**Instructions to follow**
The answer should consist of the full listing below, repeated exactly and free of pictures.

**Collected data**
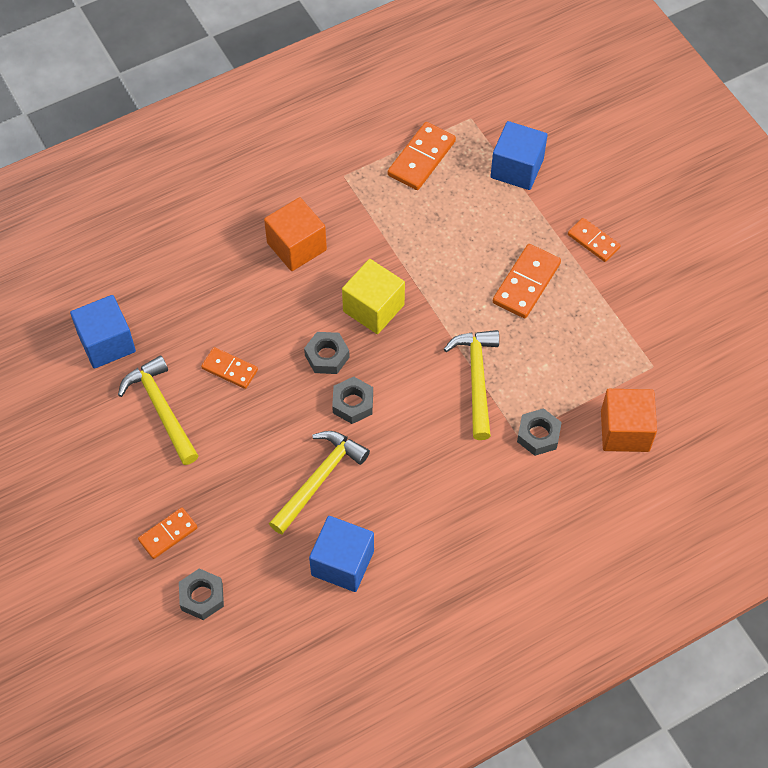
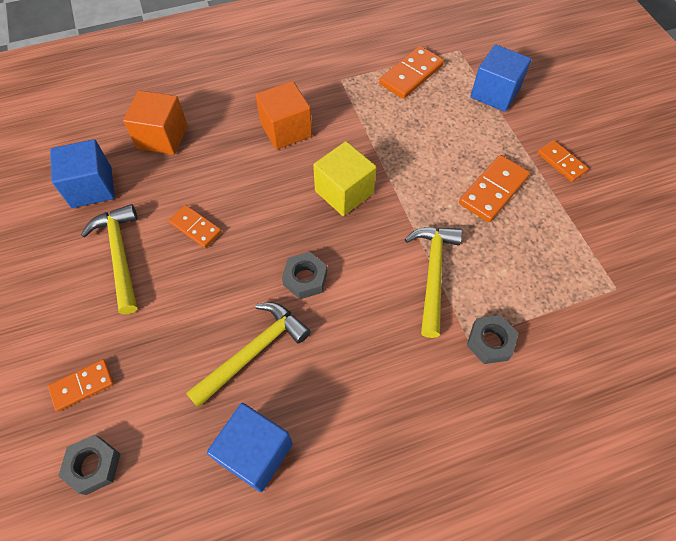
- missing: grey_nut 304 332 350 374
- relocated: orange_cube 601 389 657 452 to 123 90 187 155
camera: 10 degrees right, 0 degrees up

**Response to the exercise**
- missing: grey_nut 304 332 350 374
- relocated: orange_cube 601 389 657 452 to 123 90 187 155
camera: 10 degrees right, 0 degrees up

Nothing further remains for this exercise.